Exercise brief:
Only the text belongs in the copy: retype each record exactly as it appears.

Source information:
···
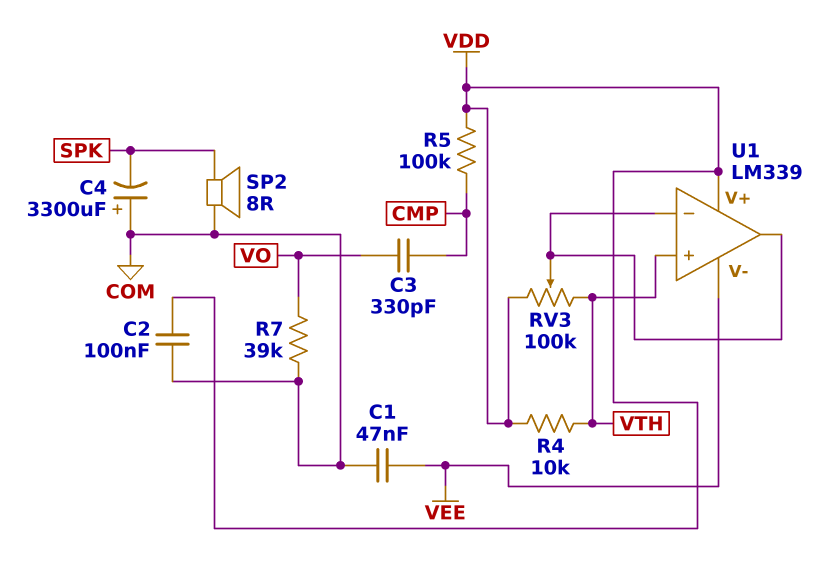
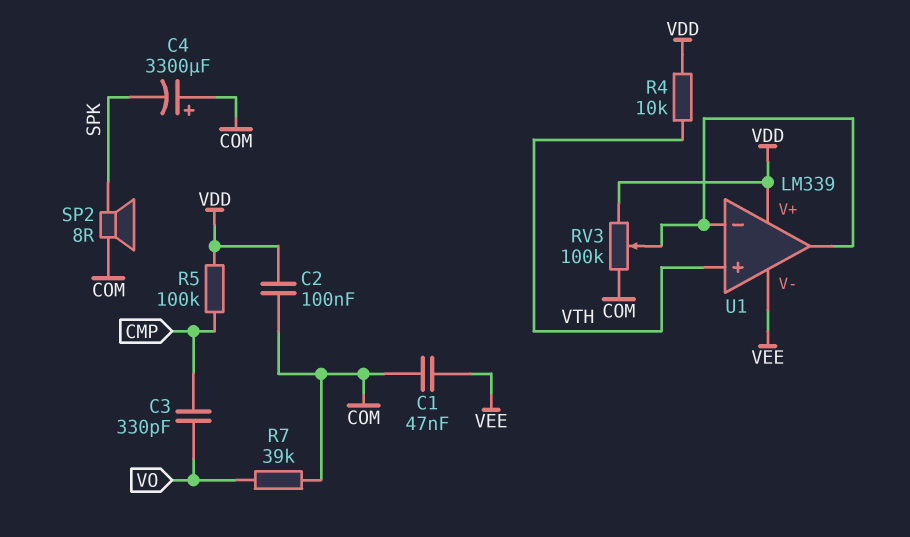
RV3: 100k (VDD, VTH, wiper U1/in-) -> 100k (COM, VDD, wiper U1/in-)

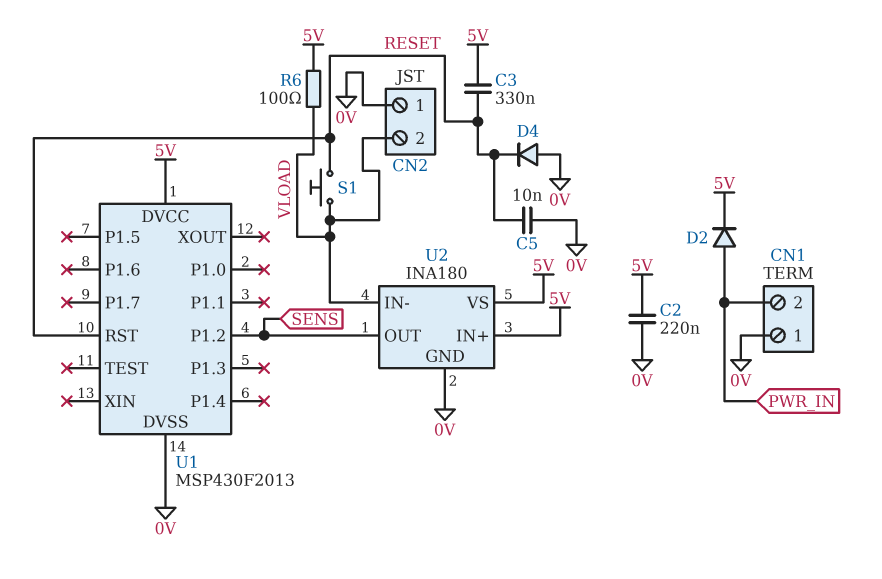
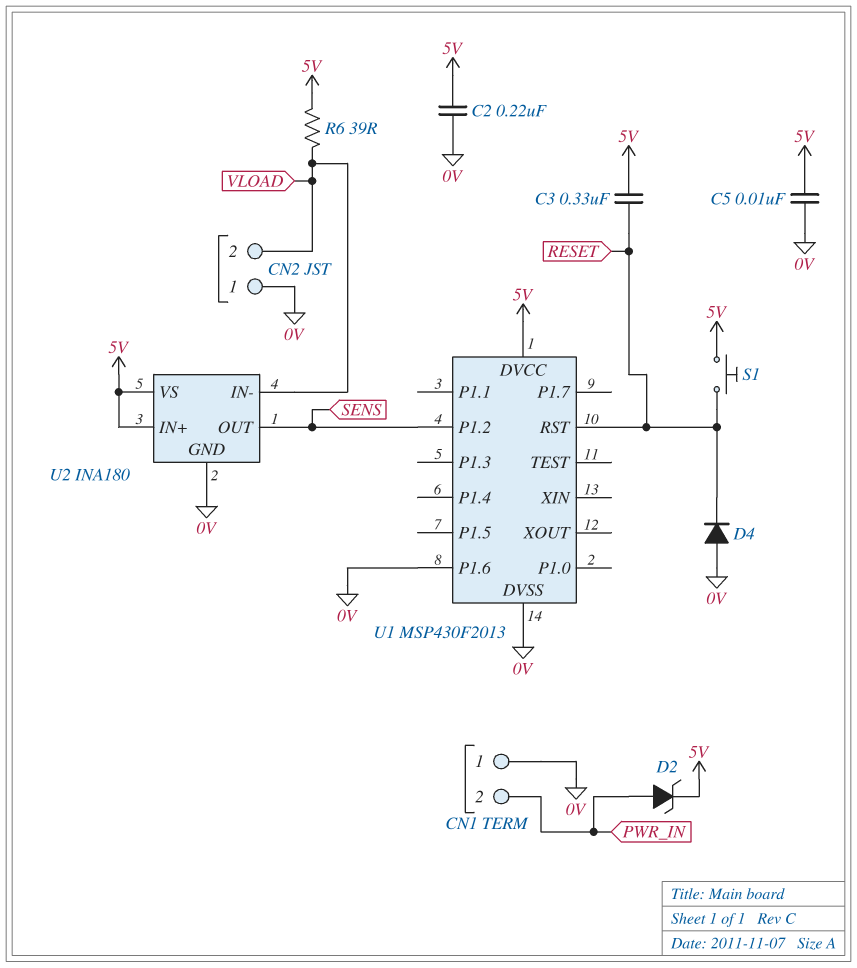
C5: 10nF (0V, RESET) -> 10nF (0V, 5V)
D2: diode (A PWR_IN, K 5V) -> zener (A PWR_IN, K 5V)
R6: 100 (5V, VLOAD) -> 39 (5V, VLOAD)
S1: button (RESET, VLOAD) -> button (5V, RESET)
U1 pin P1.6: none -> 0V

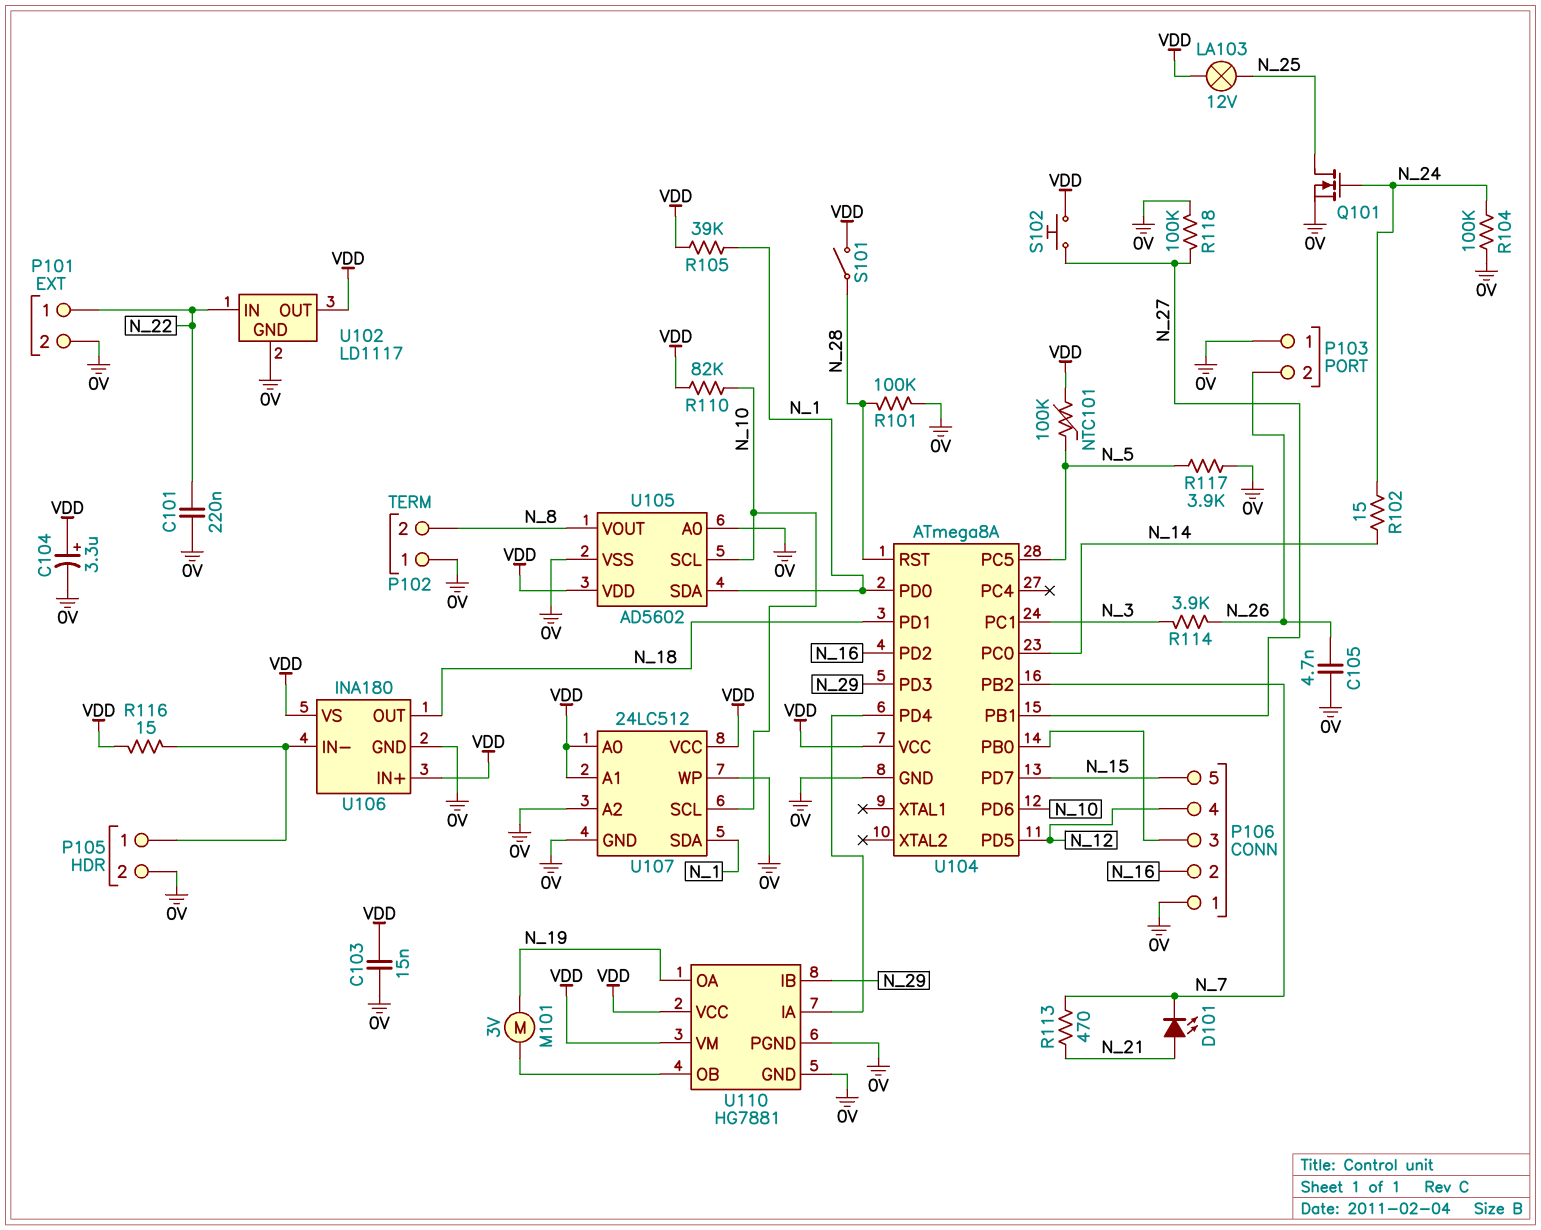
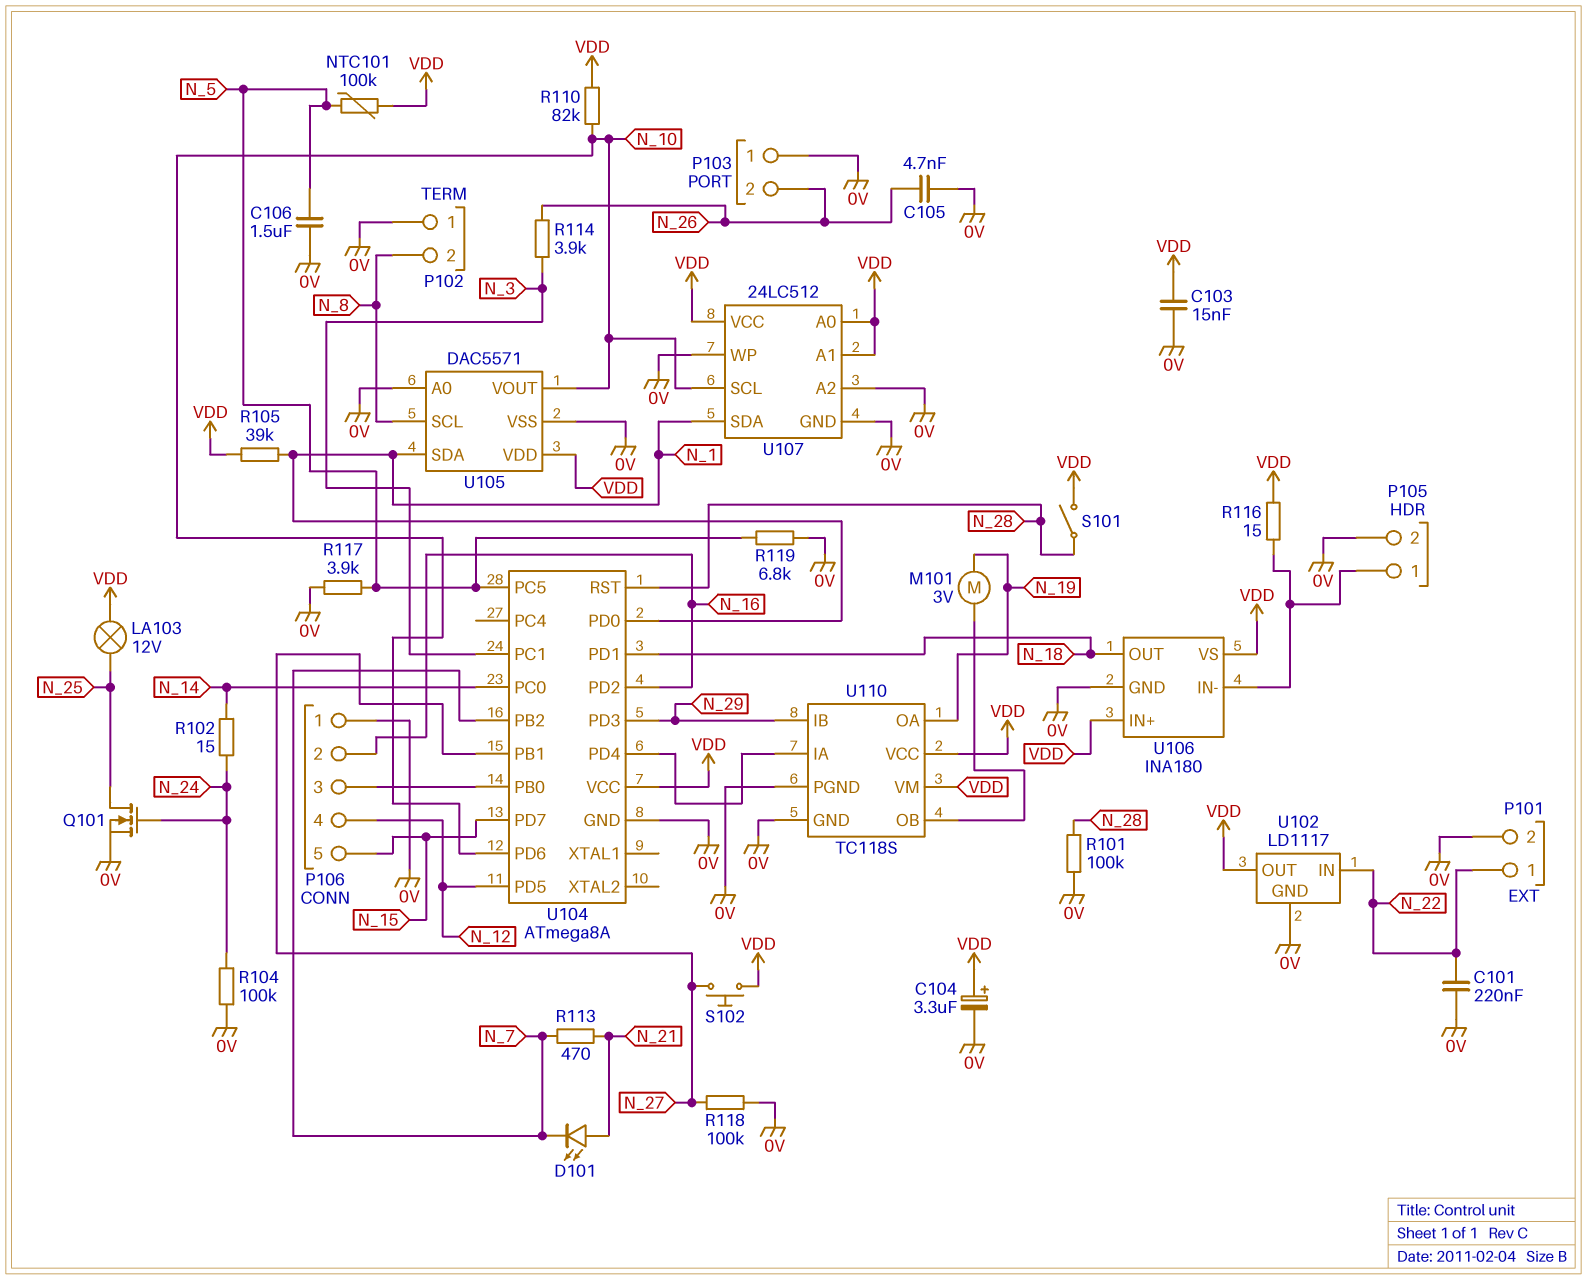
C106: none -> 1.5uF (0V, N_5)
R119: none -> 6.8k (0V, N_5)
U105: AD5602 -> DAC5571
U105 pin SCL: N_10 -> N_8
U105 pin VOUT: N_8 -> N_10
U110: HG7881 -> TC118S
···
Completed task:
RV3: 100k (VDD, VTH, wiper U1/in-) -> 100k (COM, VDD, wiper U1/in-)

C5: 10nF (0V, RESET) -> 10nF (0V, 5V)
D2: diode (A PWR_IN, K 5V) -> zener (A PWR_IN, K 5V)
R6: 100 (5V, VLOAD) -> 39 (5V, VLOAD)
S1: button (RESET, VLOAD) -> button (5V, RESET)
U1 pin P1.6: none -> 0V

C106: none -> 1.5uF (0V, N_5)
R119: none -> 6.8k (0V, N_5)
U105: AD5602 -> DAC5571
U105 pin SCL: N_10 -> N_8
U105 pin VOUT: N_8 -> N_10
U110: HG7881 -> TC118S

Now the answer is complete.